_EXTRACTED INFORMATION_.
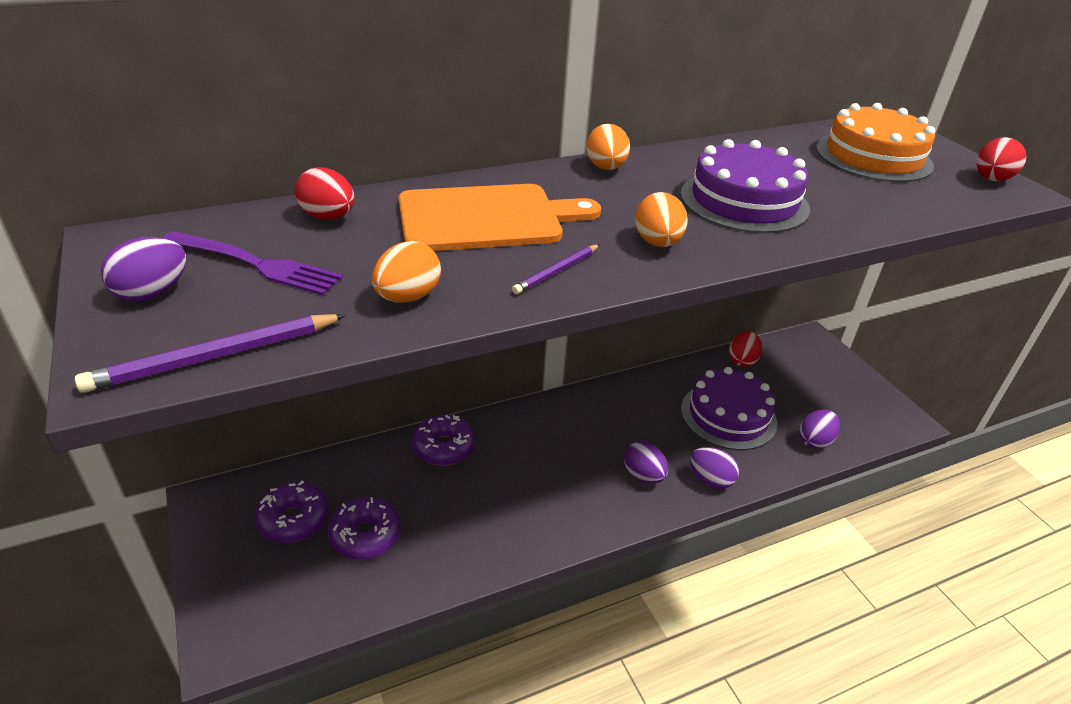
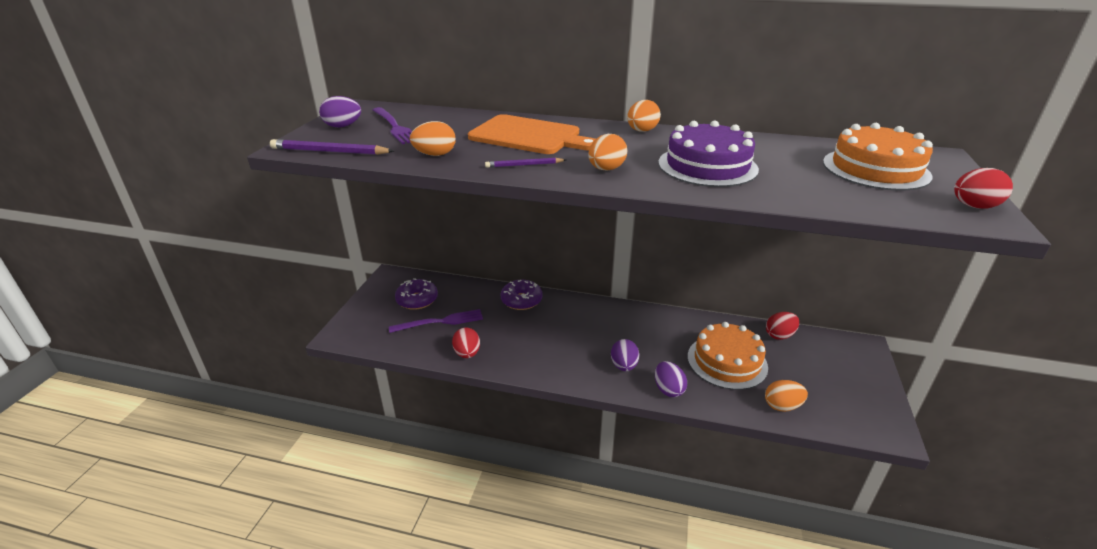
camera: 40 degrees right, 5 degrees down
red egg [295,167,355,220] -> red egg moved to [452,328,480,358]
purple donut [328,497,401,560] -> purple fork [389,309,483,333]
purple cake [681,367,777,450] -> orange cake [688,322,768,390]
purple egg [799,410,840,449] -> orange egg [765,380,808,412]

_EXERCISE BRIEF_.
Everything in the records above must be repeated exactly, apart from the pictures.

_FINAL ANSWER_.
camera: 40 degrees right, 5 degrees down
red egg [295,167,355,220] -> red egg moved to [452,328,480,358]
purple donut [328,497,401,560] -> purple fork [389,309,483,333]
purple cake [681,367,777,450] -> orange cake [688,322,768,390]
purple egg [799,410,840,449] -> orange egg [765,380,808,412]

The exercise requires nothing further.